* INSTRUCTIONS FOR THE TASK:
Can you repeat the material below word for word, from its start through the line that contains "green semicircle: moved 2 px left, 4 px up", leaving out the pictures?

++++ EXCERPTED RECORDS

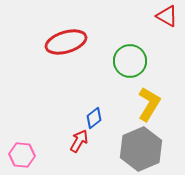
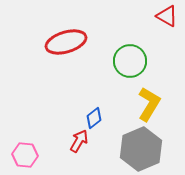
pink hexagon: moved 3 px right
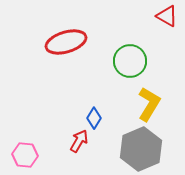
blue diamond: rotated 20 degrees counterclockwise
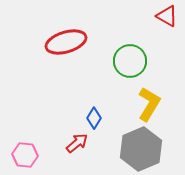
red arrow: moved 2 px left, 2 px down; rotated 20 degrees clockwise
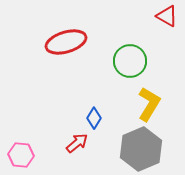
pink hexagon: moved 4 px left
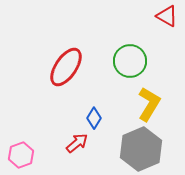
red ellipse: moved 25 px down; rotated 39 degrees counterclockwise
pink hexagon: rotated 25 degrees counterclockwise
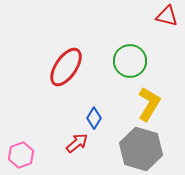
red triangle: rotated 15 degrees counterclockwise
gray hexagon: rotated 21 degrees counterclockwise
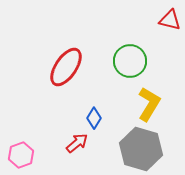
red triangle: moved 3 px right, 4 px down
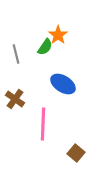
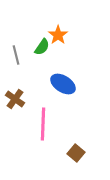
green semicircle: moved 3 px left
gray line: moved 1 px down
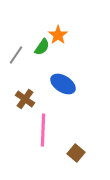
gray line: rotated 48 degrees clockwise
brown cross: moved 10 px right
pink line: moved 6 px down
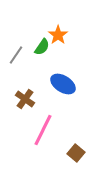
pink line: rotated 24 degrees clockwise
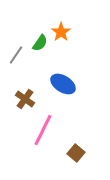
orange star: moved 3 px right, 3 px up
green semicircle: moved 2 px left, 4 px up
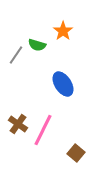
orange star: moved 2 px right, 1 px up
green semicircle: moved 3 px left, 2 px down; rotated 72 degrees clockwise
blue ellipse: rotated 25 degrees clockwise
brown cross: moved 7 px left, 25 px down
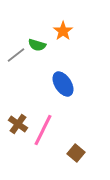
gray line: rotated 18 degrees clockwise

++++++++

* ANSWER BELOW:
pink hexagon: moved 3 px right
blue diamond: rotated 20 degrees counterclockwise
red arrow: moved 2 px left, 2 px down; rotated 20 degrees clockwise
pink hexagon: moved 4 px left
red ellipse: moved 25 px down; rotated 39 degrees counterclockwise
pink hexagon: rotated 25 degrees counterclockwise
red triangle: rotated 15 degrees counterclockwise
gray hexagon: rotated 21 degrees counterclockwise
red triangle: moved 3 px right, 4 px down
green semicircle: moved 3 px left
gray line: moved 1 px down
gray line: rotated 48 degrees clockwise
brown cross: moved 10 px right
pink line: moved 6 px down
pink line: rotated 24 degrees clockwise
orange star: moved 3 px right, 3 px up
green semicircle: moved 2 px left, 4 px up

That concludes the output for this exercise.